**MATERIALS PROVIDED**
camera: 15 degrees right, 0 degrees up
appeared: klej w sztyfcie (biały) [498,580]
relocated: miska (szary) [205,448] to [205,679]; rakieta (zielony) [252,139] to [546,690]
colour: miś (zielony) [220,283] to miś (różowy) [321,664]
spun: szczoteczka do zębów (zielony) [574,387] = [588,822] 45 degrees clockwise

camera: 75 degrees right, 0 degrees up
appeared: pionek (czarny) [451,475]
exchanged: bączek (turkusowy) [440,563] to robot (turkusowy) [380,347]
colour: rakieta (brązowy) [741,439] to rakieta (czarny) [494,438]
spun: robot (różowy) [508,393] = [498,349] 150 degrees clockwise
* * *
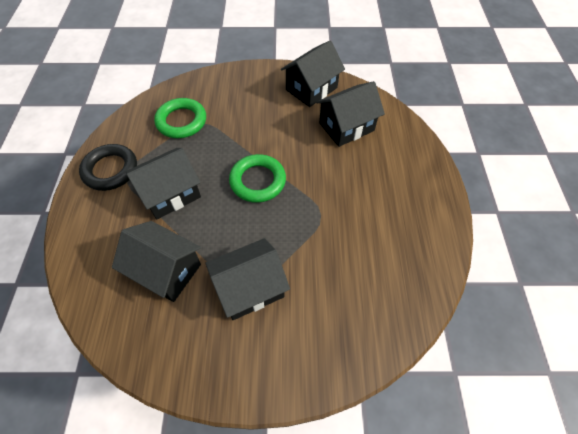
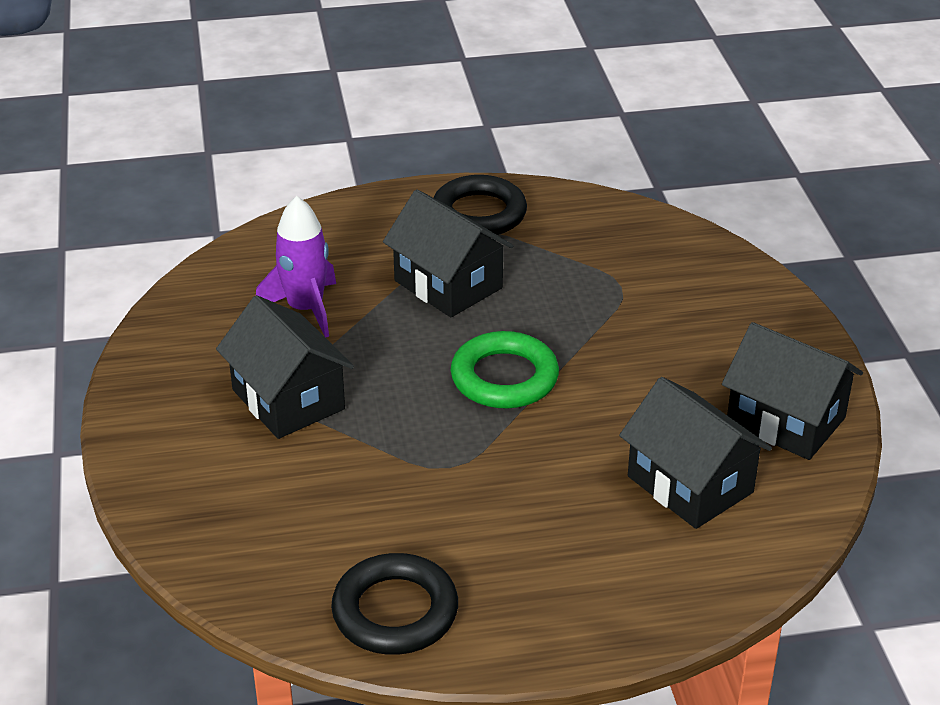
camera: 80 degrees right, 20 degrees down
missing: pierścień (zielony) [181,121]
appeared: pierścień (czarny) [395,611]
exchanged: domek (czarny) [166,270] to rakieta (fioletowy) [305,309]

**EXERCISE INSTRUCTIONS**
Give back the records above exactly, limited to the lines between the one holding "relocated: miska (szary)" and the one holding "colour: miś (zielony)", inclusive.

**YOUR SOLUTION**
relocated: miska (szary) [205,448] to [205,679]; rakieta (zielony) [252,139] to [546,690]
colour: miś (zielony) [220,283] to miś (różowy) [321,664]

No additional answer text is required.